**Exercise details**
In the records below, take the line containing "C1: 100nF (AGND, VS) -> 150nF (AGND, VS)" and every line following it, and write them out exactly.

**Recorded information**

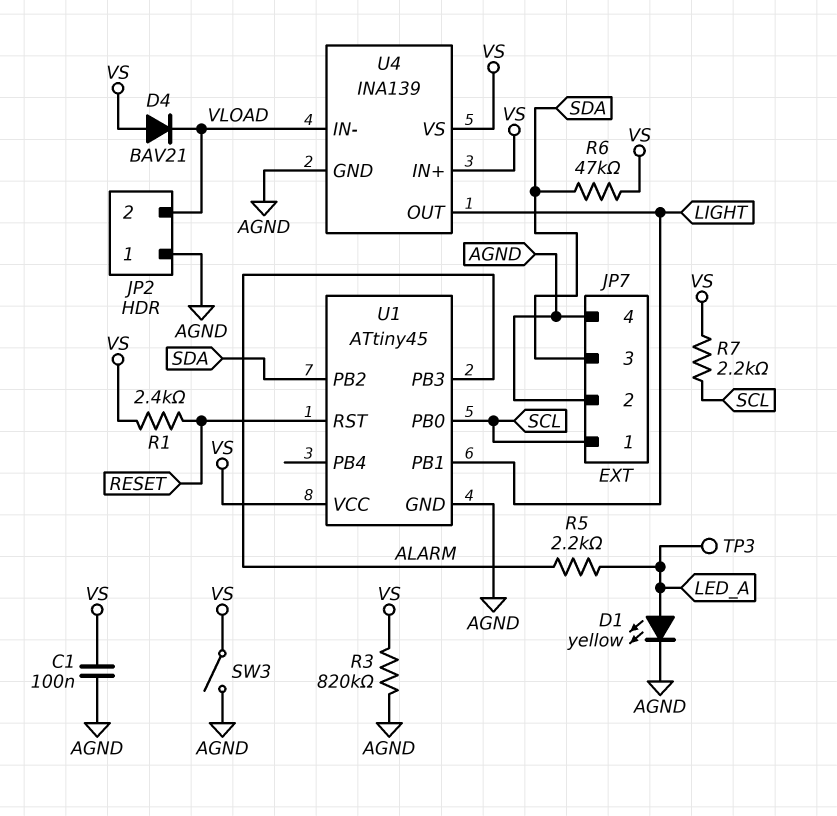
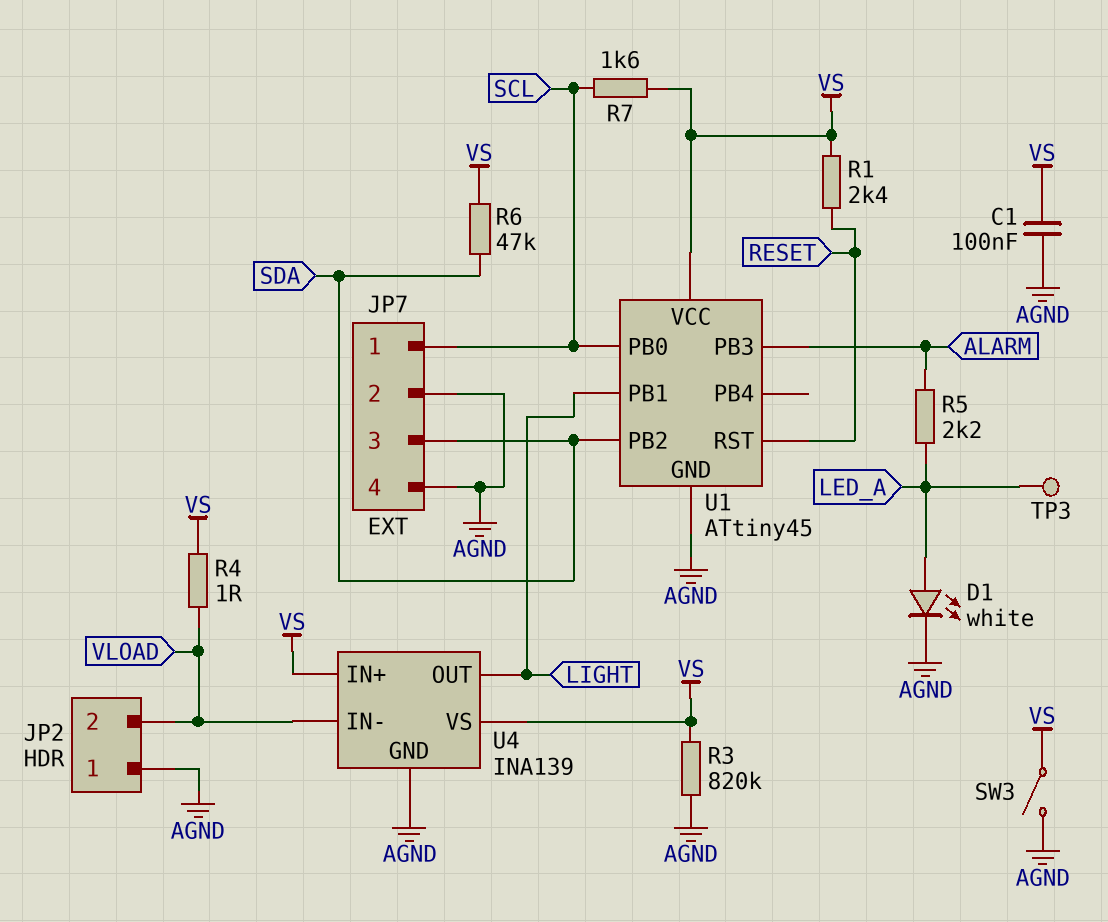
D1: LED yellow (A LED_A, K AGND) -> LED white (A LED_A, K AGND)
D4: diode BAV21 (A VS, K VLOAD) -> none
R4: none -> 1 (VLOAD, VS)
R7: 2.2k (SCL, VS) -> 1.6k (SCL, VS)

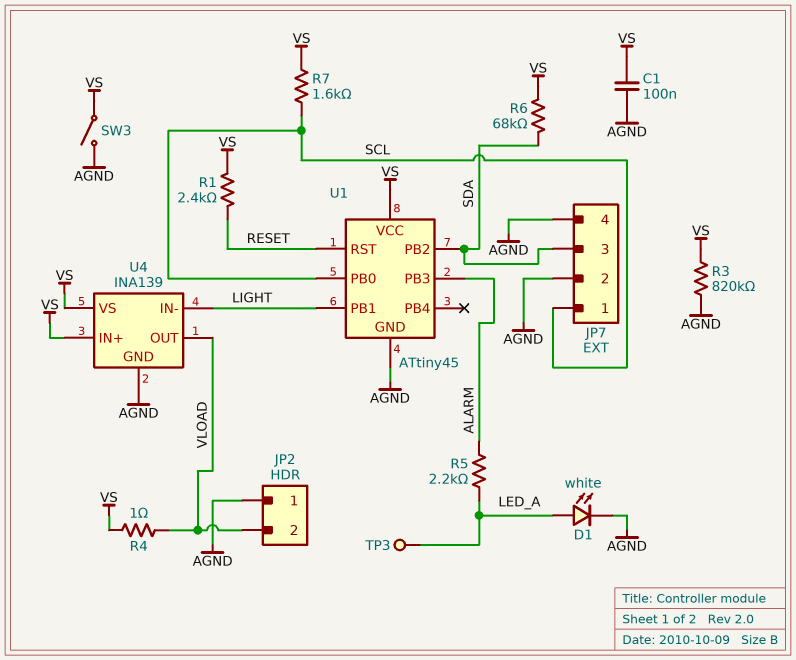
R6: 47k (SDA, VS) -> 68k (SDA, VS)
U4 pin IN-: VLOAD -> LIGHT
U4 pin OUT: LIGHT -> VLOAD

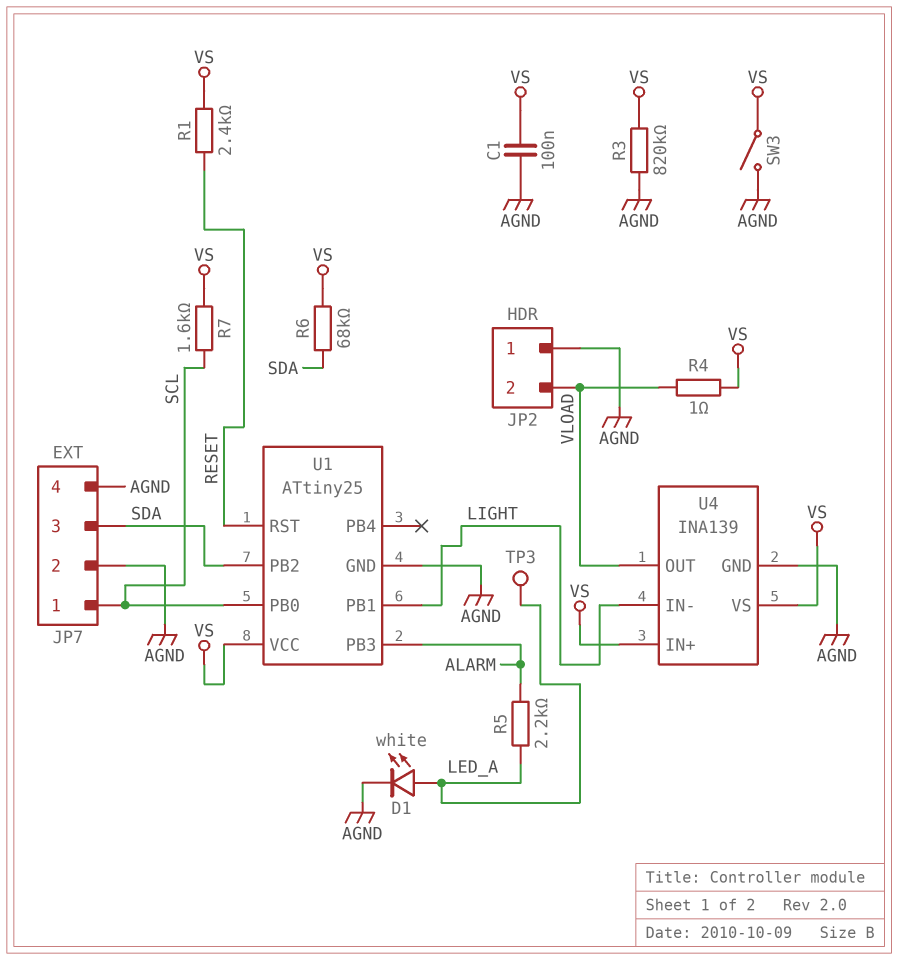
U1: ATtiny45 -> ATtiny25

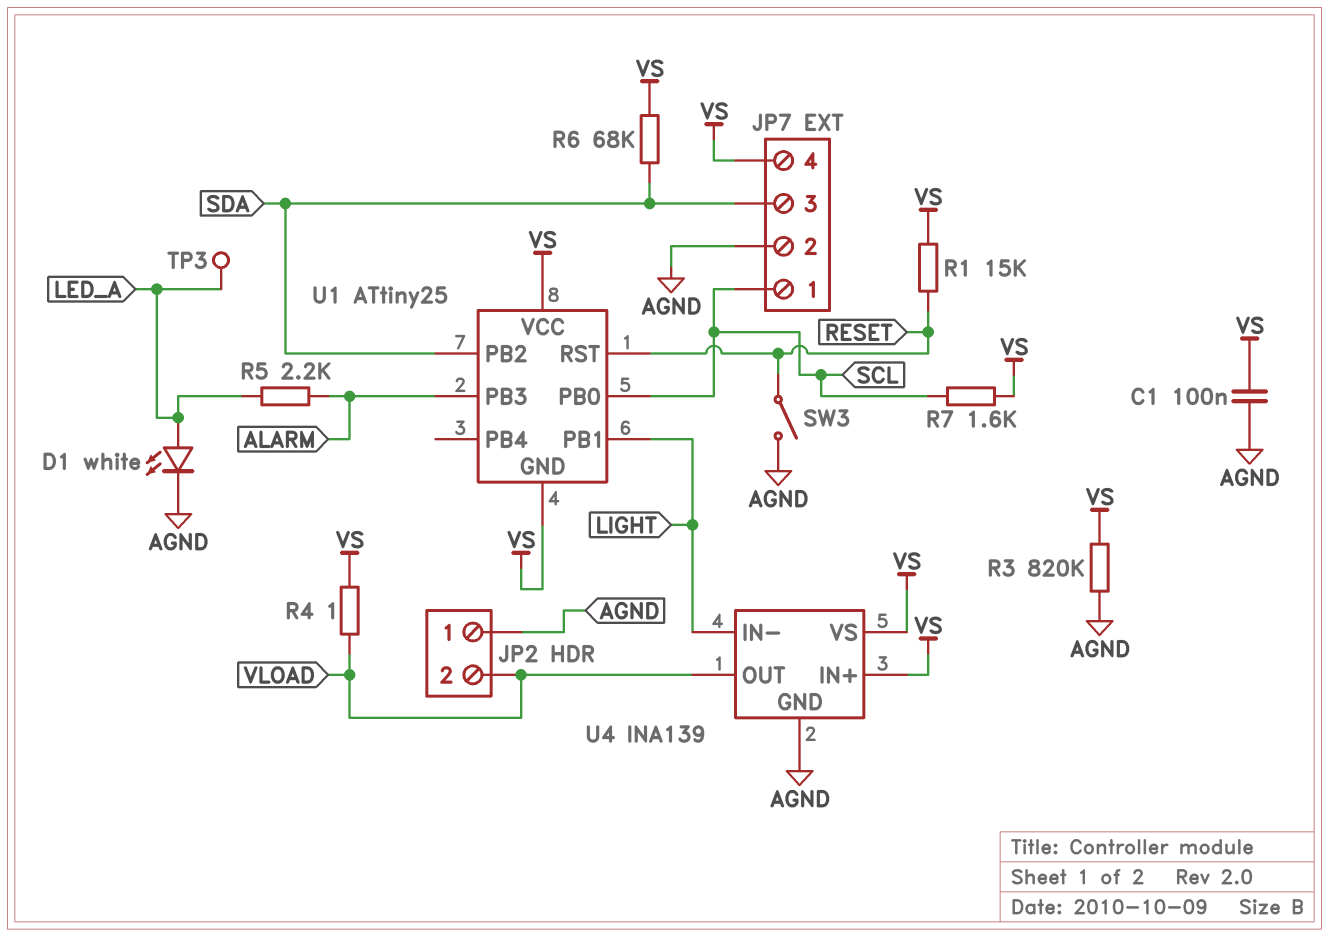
JP7 pin 4: AGND -> VS
R1: 2.4k (RESET, VS) -> 15k (RESET, VS)
SW3: switch (AGND, VS) -> switch (AGND, RESET)
U1 pin GND: AGND -> VS

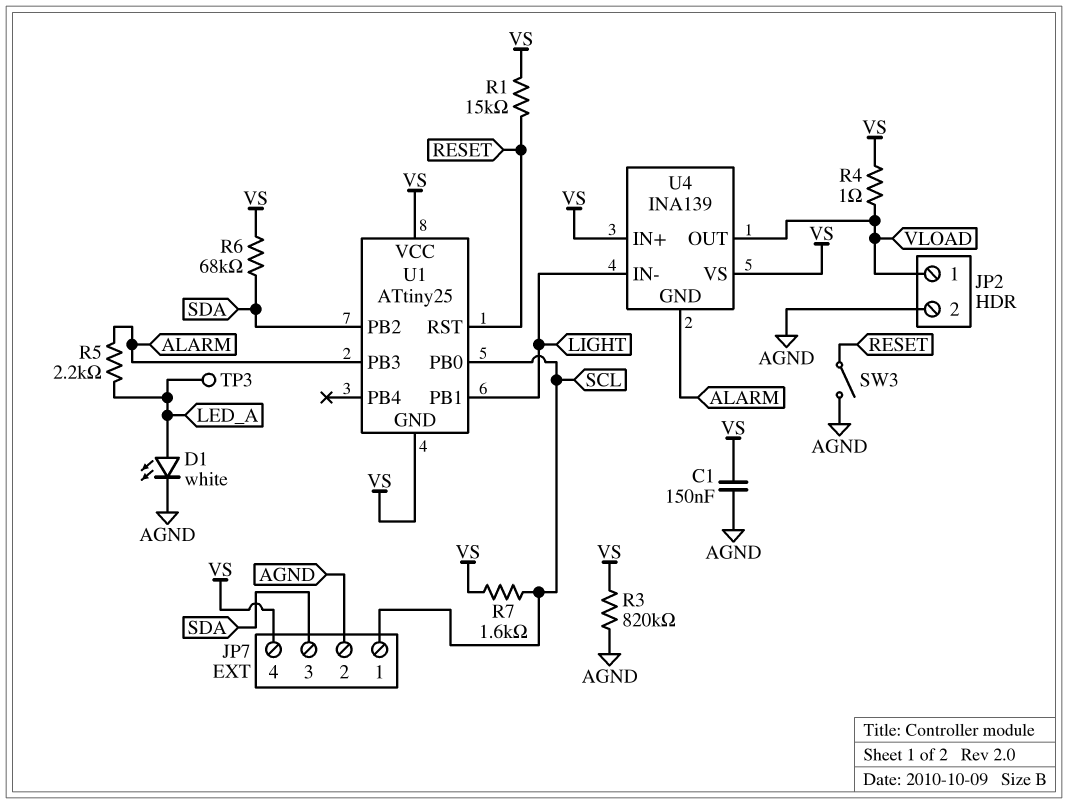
C1: 100nF (AGND, VS) -> 150nF (AGND, VS)
JP2 pin 1: AGND -> VLOAD
JP2 pin 2: VLOAD -> AGND
U4 pin GND: AGND -> ALARM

**Solution**
C1: 100nF (AGND, VS) -> 150nF (AGND, VS)
JP2 pin 1: AGND -> VLOAD
JP2 pin 2: VLOAD -> AGND
U4 pin GND: AGND -> ALARM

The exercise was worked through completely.